Content starts

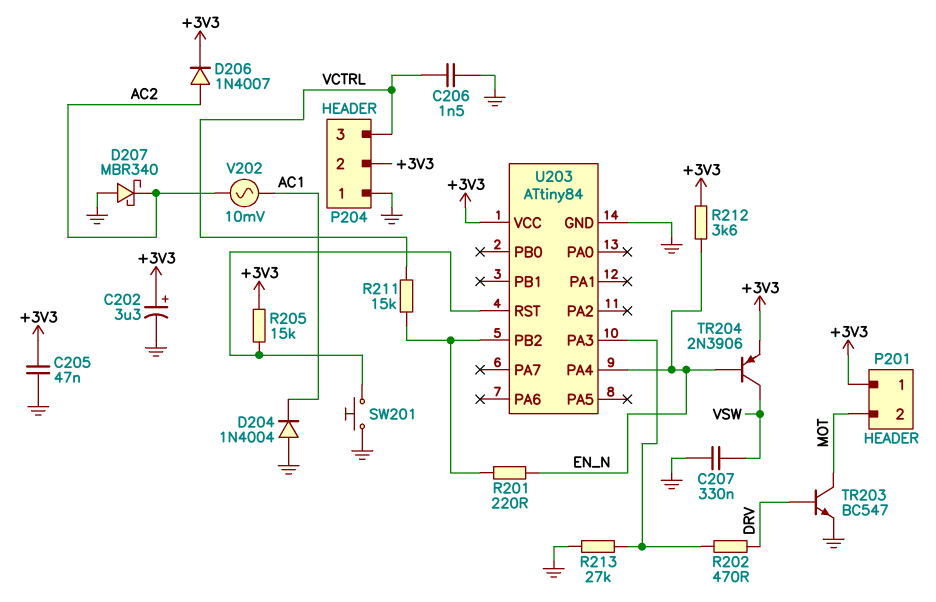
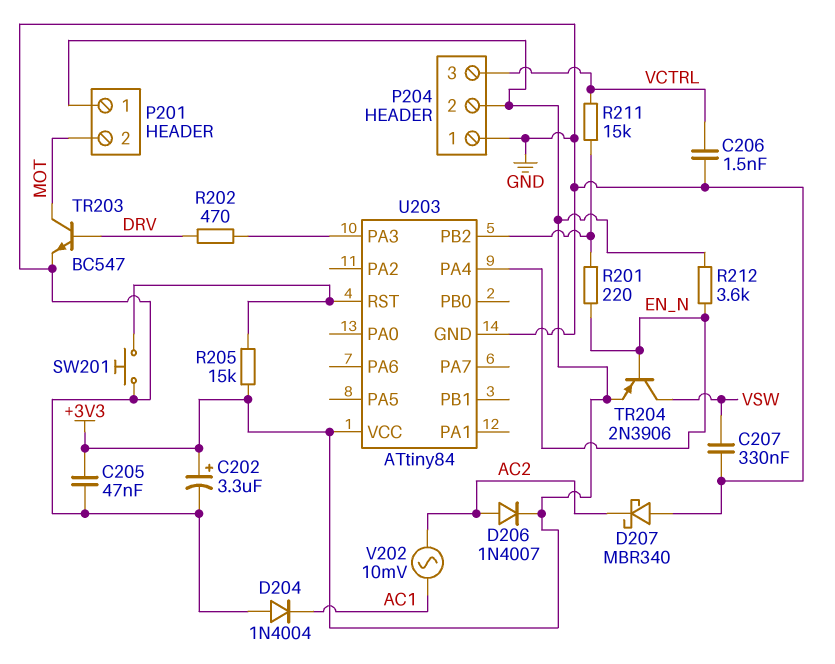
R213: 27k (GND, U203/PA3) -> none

Content ends
Content starts

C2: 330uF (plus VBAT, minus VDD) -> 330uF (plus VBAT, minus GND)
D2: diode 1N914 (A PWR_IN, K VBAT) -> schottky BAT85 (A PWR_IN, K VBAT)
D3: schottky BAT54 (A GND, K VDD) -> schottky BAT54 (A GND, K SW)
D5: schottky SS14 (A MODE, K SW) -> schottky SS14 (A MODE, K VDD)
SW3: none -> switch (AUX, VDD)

Content ends

**Task item**
Take the entries above and return only the lines from the one with "D5: schottky SS14" to the one with "SW3: none -> switch (AUX, VDD)", both included, unchanged.

**Reply to the task**
D5: schottky SS14 (A MODE, K SW) -> schottky SS14 (A MODE, K VDD)
SW3: none -> switch (AUX, VDD)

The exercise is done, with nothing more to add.